= What is expected =
Return the listing exactly as it appears, but strip out the images.

= Data section =
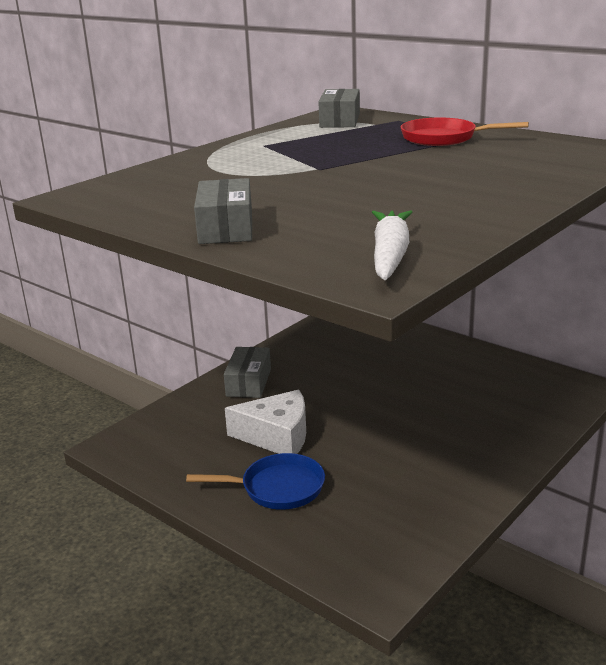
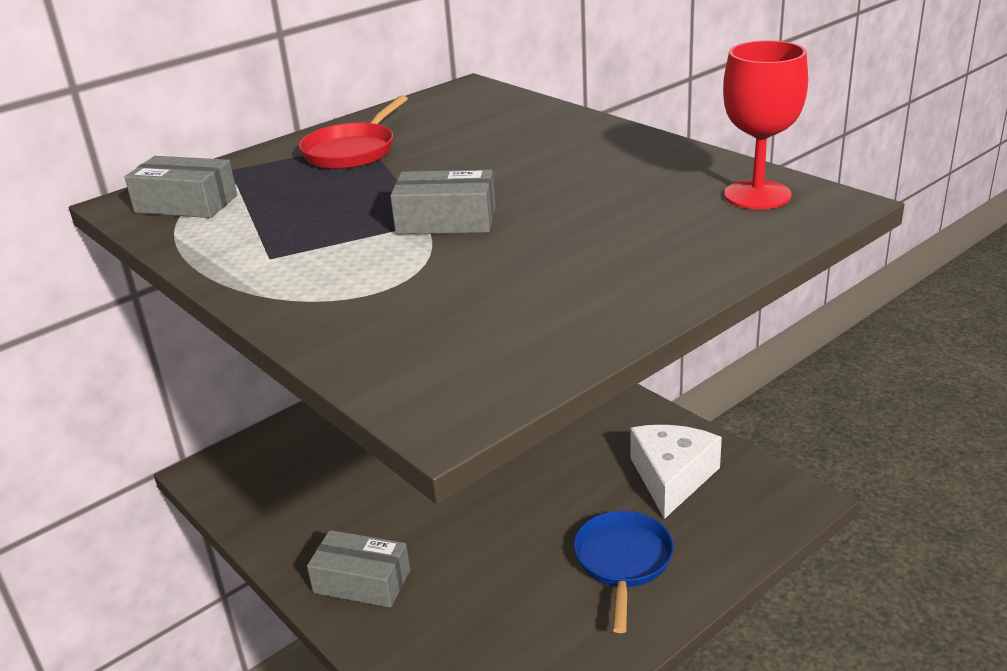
camera: 80 degrees left, 5 degrees up
(226, 228) = (649, 277): grey box -> grey box (446, 221)
(277, 436) = (511, 558): white cheese -> white cheese (671, 477)
(390, 255) = (757, 195): white carrot -> red goblet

= Task response =
camera: 80 degrees left, 5 degrees up
(226, 228) = (649, 277): grey box -> grey box (446, 221)
(277, 436) = (511, 558): white cheese -> white cheese (671, 477)
(390, 255) = (757, 195): white carrot -> red goblet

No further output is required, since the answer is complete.